**WHAT TO DO**
Your task is to copy the records that follow exactly, minus any images.

**PROVIDED INFORMATION**
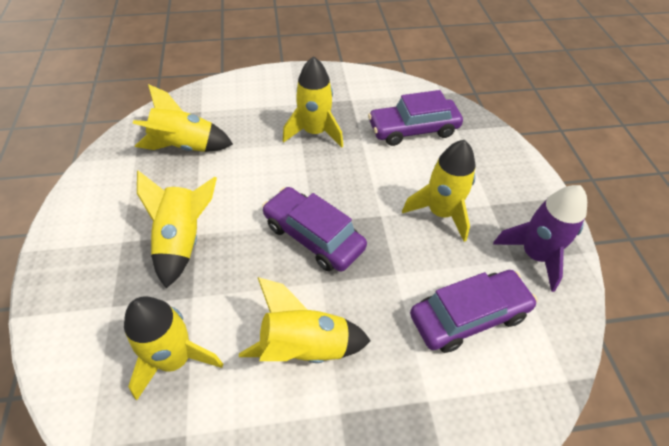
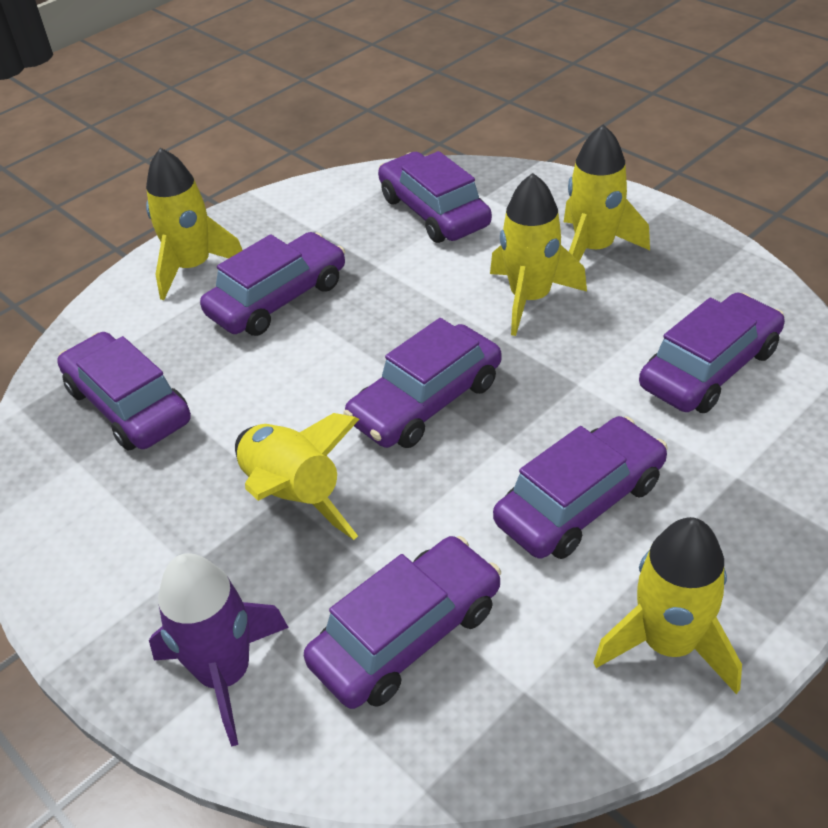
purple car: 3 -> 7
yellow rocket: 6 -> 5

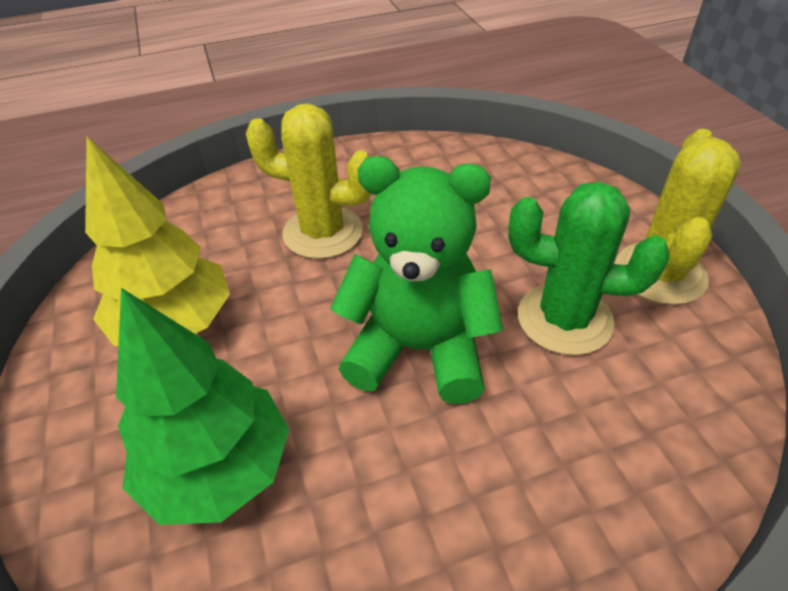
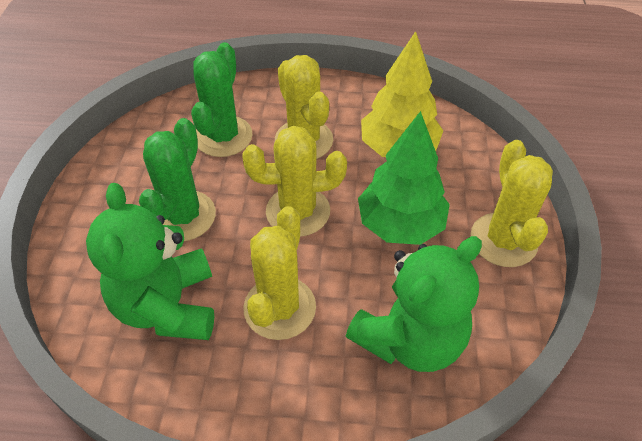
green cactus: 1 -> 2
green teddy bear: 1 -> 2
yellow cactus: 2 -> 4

**EXERCISE ANSWER**
purple car: 3 -> 7
yellow rocket: 6 -> 5

green cactus: 1 -> 2
green teddy bear: 1 -> 2
yellow cactus: 2 -> 4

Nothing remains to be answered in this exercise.